§ DATA LISTING:
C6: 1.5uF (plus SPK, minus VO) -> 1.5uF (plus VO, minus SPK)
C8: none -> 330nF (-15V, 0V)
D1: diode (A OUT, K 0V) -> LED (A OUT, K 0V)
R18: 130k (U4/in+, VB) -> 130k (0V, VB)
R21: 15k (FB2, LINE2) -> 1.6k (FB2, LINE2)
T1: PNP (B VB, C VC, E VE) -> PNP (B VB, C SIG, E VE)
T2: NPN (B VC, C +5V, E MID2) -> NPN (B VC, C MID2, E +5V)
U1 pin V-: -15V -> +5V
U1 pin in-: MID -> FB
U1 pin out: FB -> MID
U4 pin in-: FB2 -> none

---

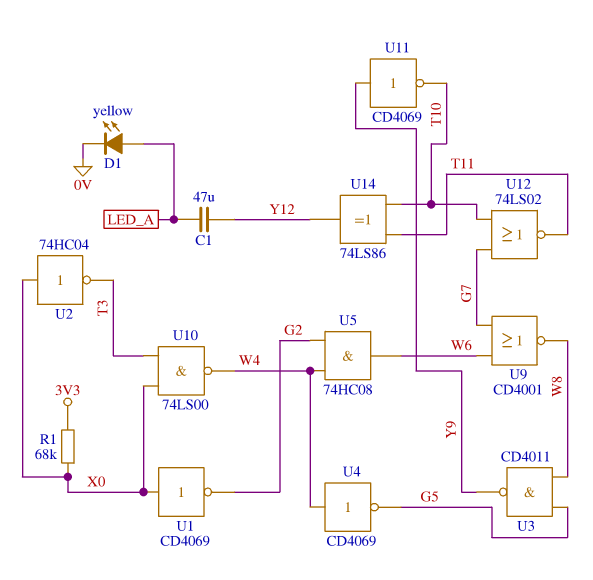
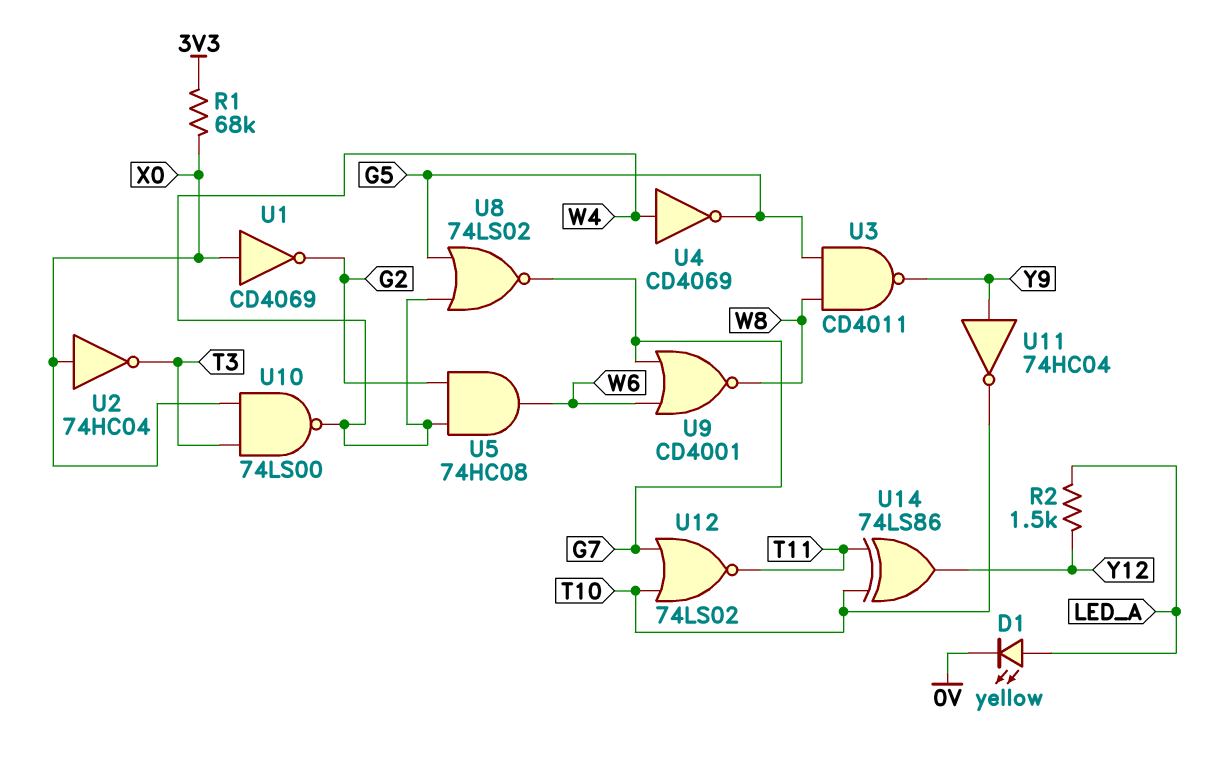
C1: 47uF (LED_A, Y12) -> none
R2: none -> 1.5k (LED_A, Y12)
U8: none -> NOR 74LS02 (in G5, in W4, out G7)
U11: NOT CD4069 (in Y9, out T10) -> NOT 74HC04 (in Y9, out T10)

* * *

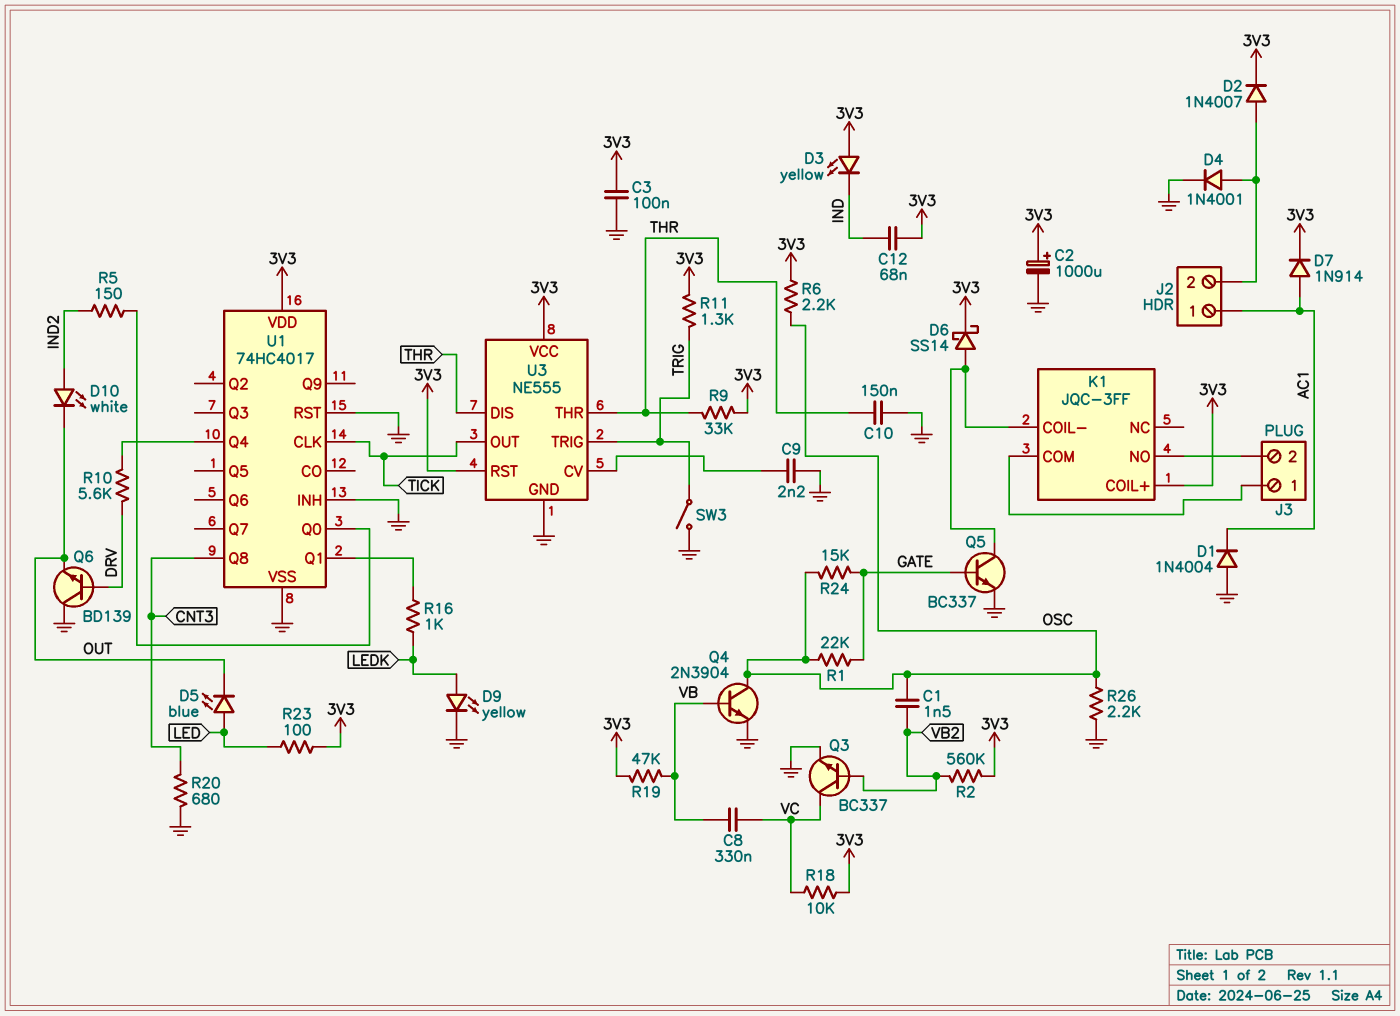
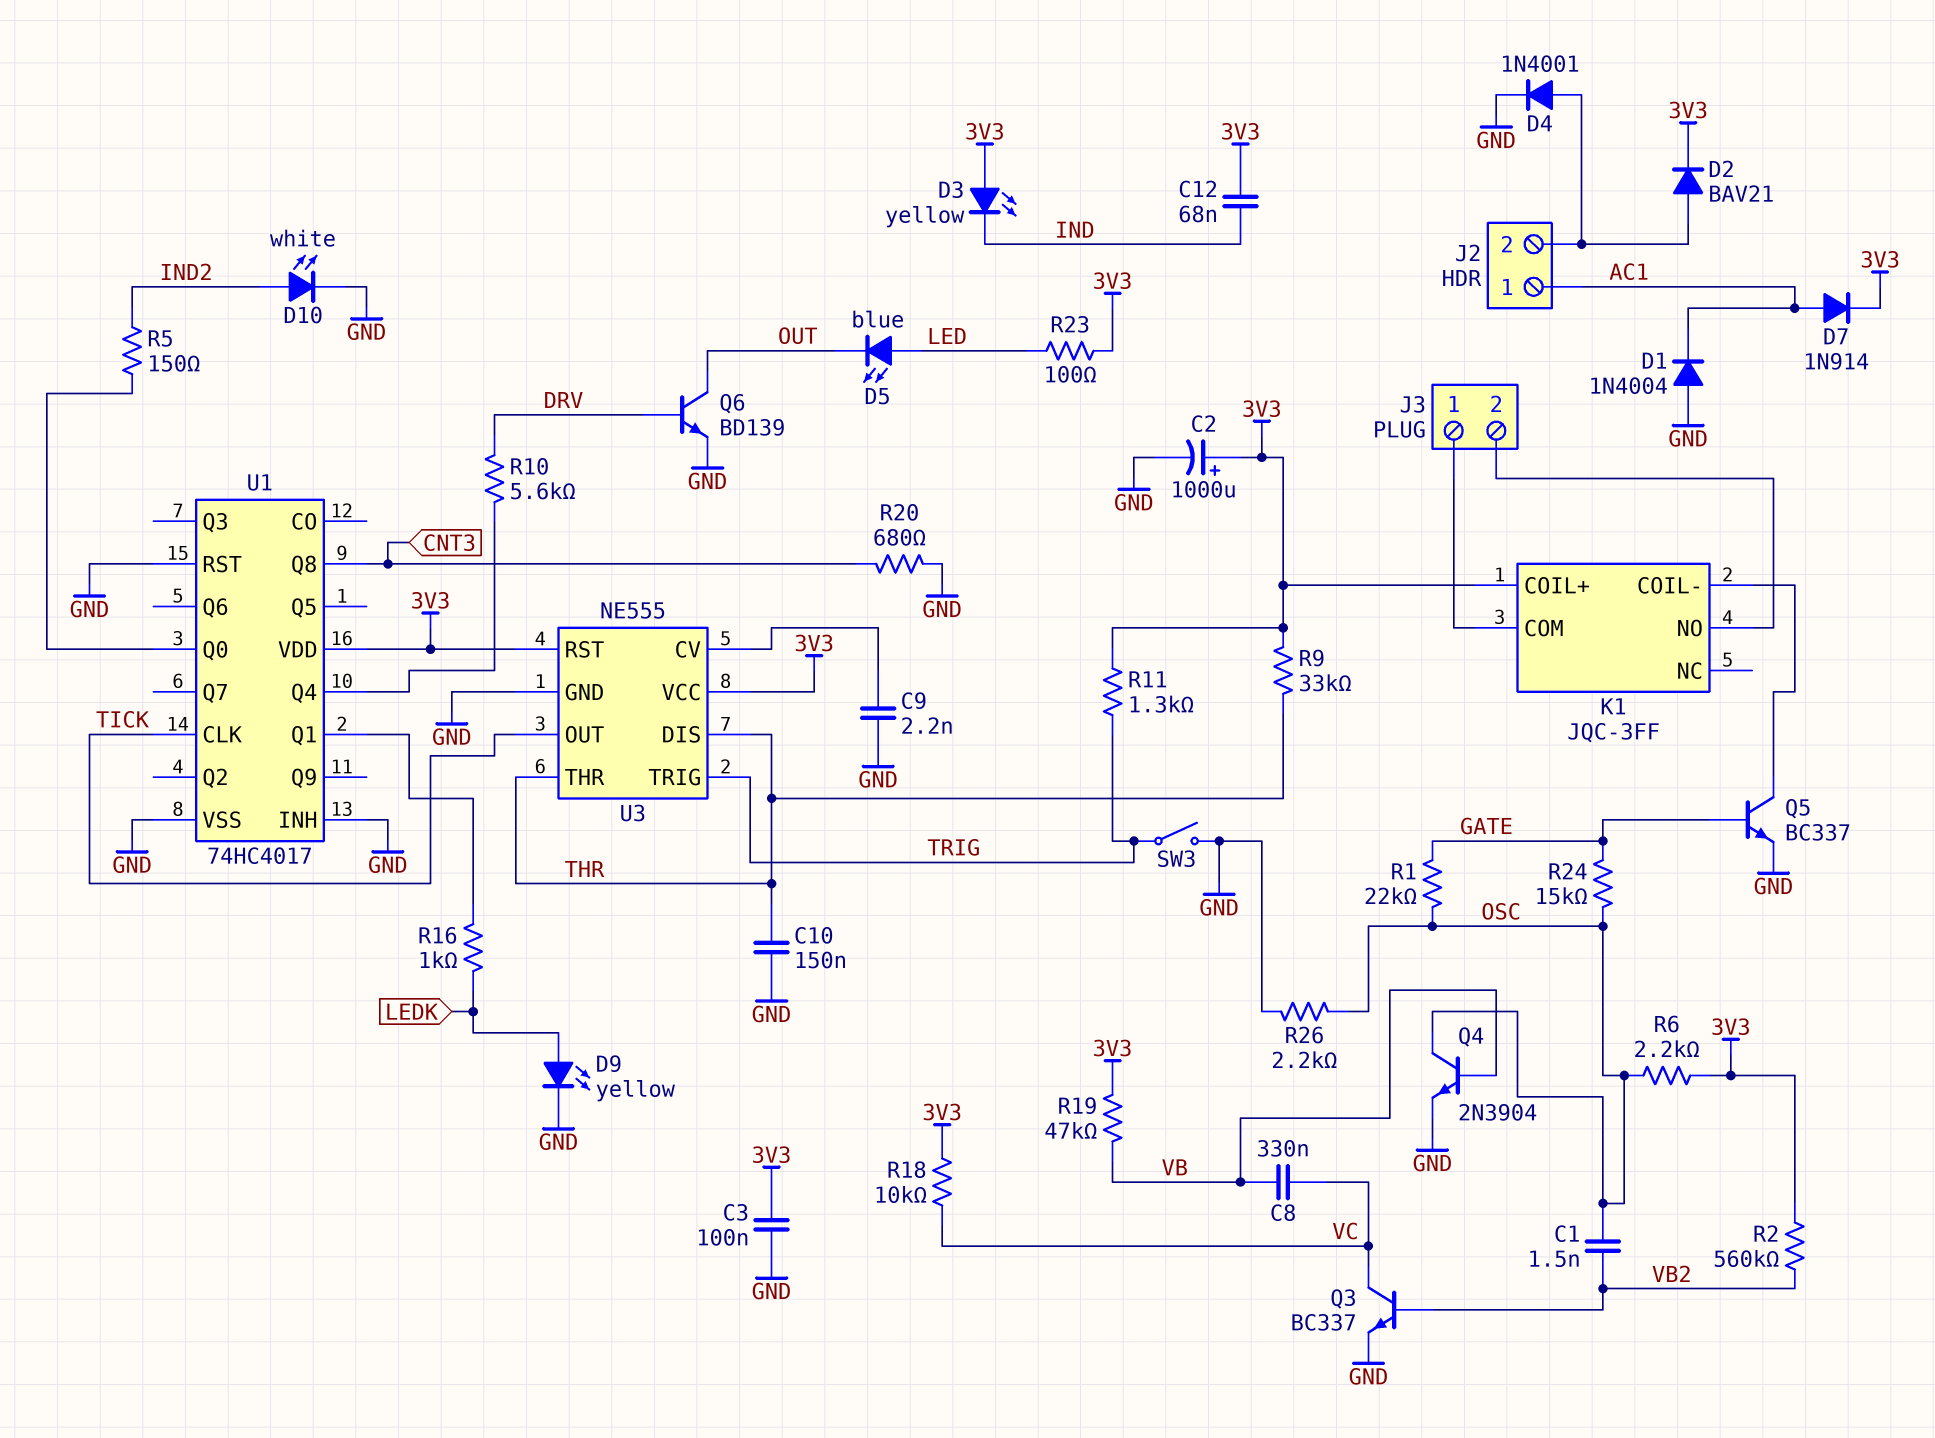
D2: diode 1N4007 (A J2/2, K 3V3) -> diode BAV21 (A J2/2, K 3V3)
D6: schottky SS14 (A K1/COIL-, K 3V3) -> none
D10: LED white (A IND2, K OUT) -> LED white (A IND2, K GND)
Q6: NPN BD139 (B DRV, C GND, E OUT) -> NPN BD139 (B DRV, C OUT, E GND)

§ PROBLEM TO SOLVE: Whatever else the listing above holds, retype exactly only the lines from the one containing "T2: NPN (B VC, C" to the one containing "U4 pin in-: FB2 -> none", both ends kept.

§ ANSWER BOX:
T2: NPN (B VC, C +5V, E MID2) -> NPN (B VC, C MID2, E +5V)
U1 pin V-: -15V -> +5V
U1 pin in-: MID -> FB
U1 pin out: FB -> MID
U4 pin in-: FB2 -> none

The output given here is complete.